REQUIRED ACTION
Could you restate, word for word, the line that has "(405, 185) = (368, 228): white" and all lines following it through the end of the entries below?

□ □ □ □

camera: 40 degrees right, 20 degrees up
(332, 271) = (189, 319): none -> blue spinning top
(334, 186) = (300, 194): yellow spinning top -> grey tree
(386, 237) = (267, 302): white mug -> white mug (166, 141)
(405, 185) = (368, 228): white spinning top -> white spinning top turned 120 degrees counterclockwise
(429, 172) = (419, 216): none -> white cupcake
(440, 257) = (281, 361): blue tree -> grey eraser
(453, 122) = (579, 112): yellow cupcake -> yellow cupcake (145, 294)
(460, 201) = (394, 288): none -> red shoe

□ □ □ □

YOUR RESPONSE
(405, 185) = (368, 228): white spinning top -> white spinning top turned 120 degrees counterclockwise
(429, 172) = (419, 216): none -> white cupcake
(440, 257) = (281, 361): blue tree -> grey eraser
(453, 122) = (579, 112): yellow cupcake -> yellow cupcake (145, 294)
(460, 201) = (394, 288): none -> red shoe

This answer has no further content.